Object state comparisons

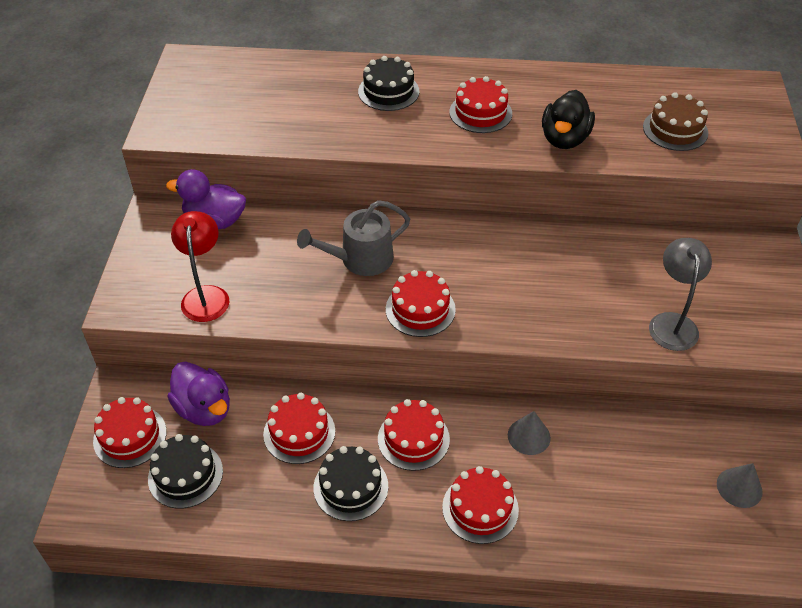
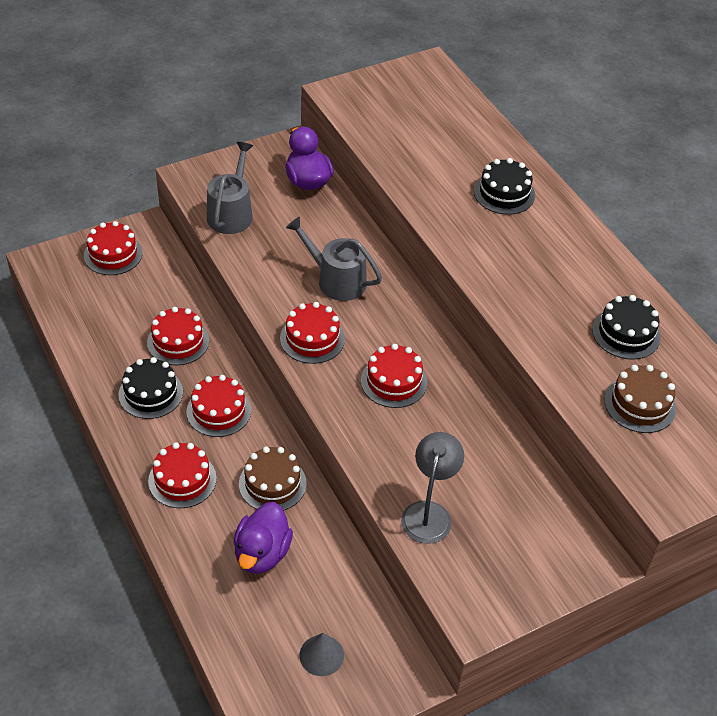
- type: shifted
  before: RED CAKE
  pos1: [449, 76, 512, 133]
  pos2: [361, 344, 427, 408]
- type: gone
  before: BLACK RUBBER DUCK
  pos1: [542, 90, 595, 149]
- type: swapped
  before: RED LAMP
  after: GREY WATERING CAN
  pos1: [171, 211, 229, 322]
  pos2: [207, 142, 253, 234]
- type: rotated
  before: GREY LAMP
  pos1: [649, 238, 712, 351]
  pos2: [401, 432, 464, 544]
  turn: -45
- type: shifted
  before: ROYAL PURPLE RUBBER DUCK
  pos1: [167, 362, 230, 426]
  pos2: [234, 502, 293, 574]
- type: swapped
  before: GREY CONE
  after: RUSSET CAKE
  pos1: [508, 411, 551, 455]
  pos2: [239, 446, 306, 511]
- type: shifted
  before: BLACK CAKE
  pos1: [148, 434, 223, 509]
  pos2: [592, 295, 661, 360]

### TASK TO CARRY OUT
Pictures are to be left out while the lines from the beginning of the records through the line with "pos1: [148, 434, 223, 509]" are copied word for word.

### WRITTEN RESPONSE
- type: shifted
  before: RED CAKE
  pos1: [449, 76, 512, 133]
  pos2: [361, 344, 427, 408]
- type: gone
  before: BLACK RUBBER DUCK
  pos1: [542, 90, 595, 149]
- type: swapped
  before: RED LAMP
  after: GREY WATERING CAN
  pos1: [171, 211, 229, 322]
  pos2: [207, 142, 253, 234]
- type: rotated
  before: GREY LAMP
  pos1: [649, 238, 712, 351]
  pos2: [401, 432, 464, 544]
  turn: -45
- type: shifted
  before: ROYAL PURPLE RUBBER DUCK
  pos1: [167, 362, 230, 426]
  pos2: [234, 502, 293, 574]
- type: swapped
  before: GREY CONE
  after: RUSSET CAKE
  pos1: [508, 411, 551, 455]
  pos2: [239, 446, 306, 511]
- type: shifted
  before: BLACK CAKE
  pos1: [148, 434, 223, 509]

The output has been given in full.